• [DATA]:
=======

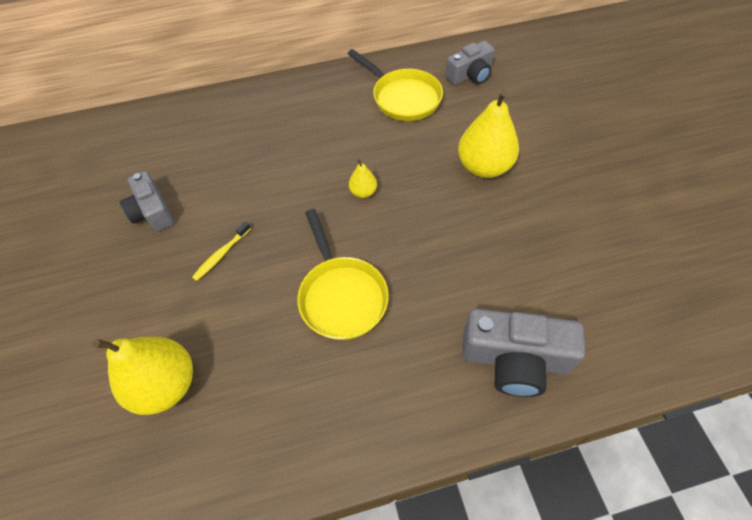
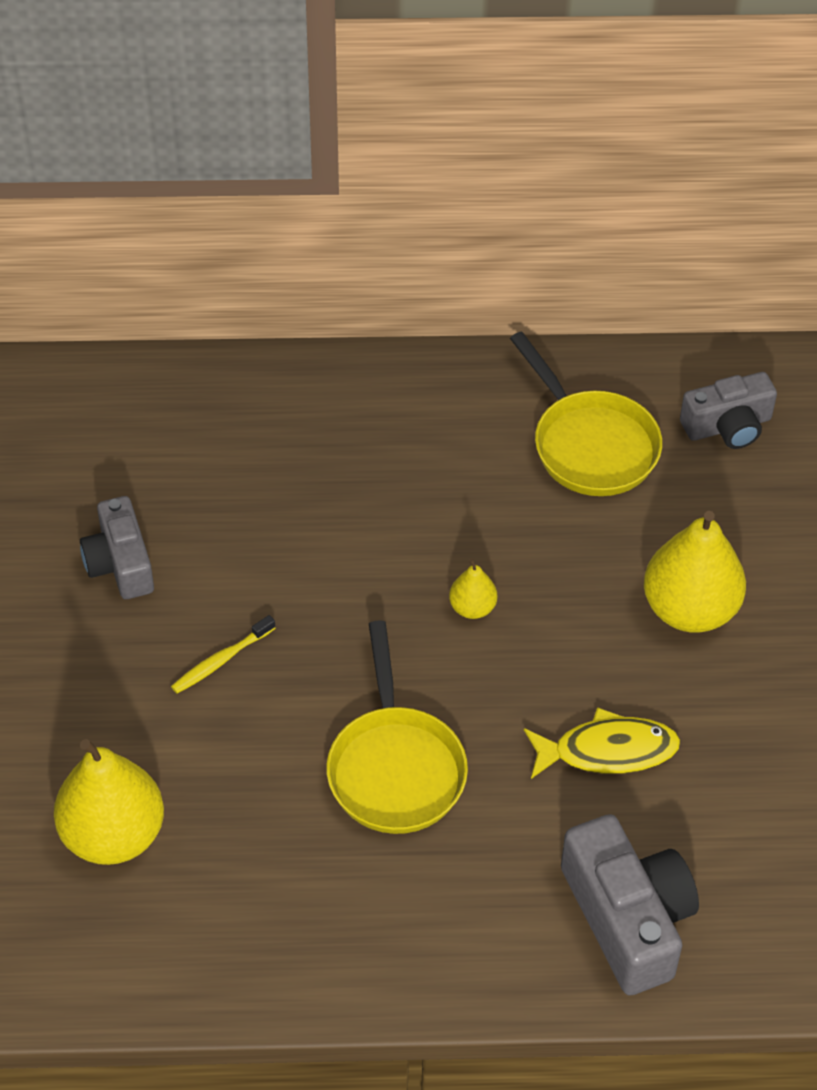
camera: 10 degrees right, 5 degrees down
(465, 255) = (607, 751): none -> yellow fish
(514, 359) = (627, 918): grey camera -> grey camera turned 135 degrees counterclockwise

=======

• [THE TASK]: Restate the whole listing above exactly, please, omitting every image.

• [WRITTEN ANSWER]:
camera: 10 degrees right, 5 degrees down
(465, 255) = (607, 751): none -> yellow fish
(514, 359) = (627, 918): grey camera -> grey camera turned 135 degrees counterclockwise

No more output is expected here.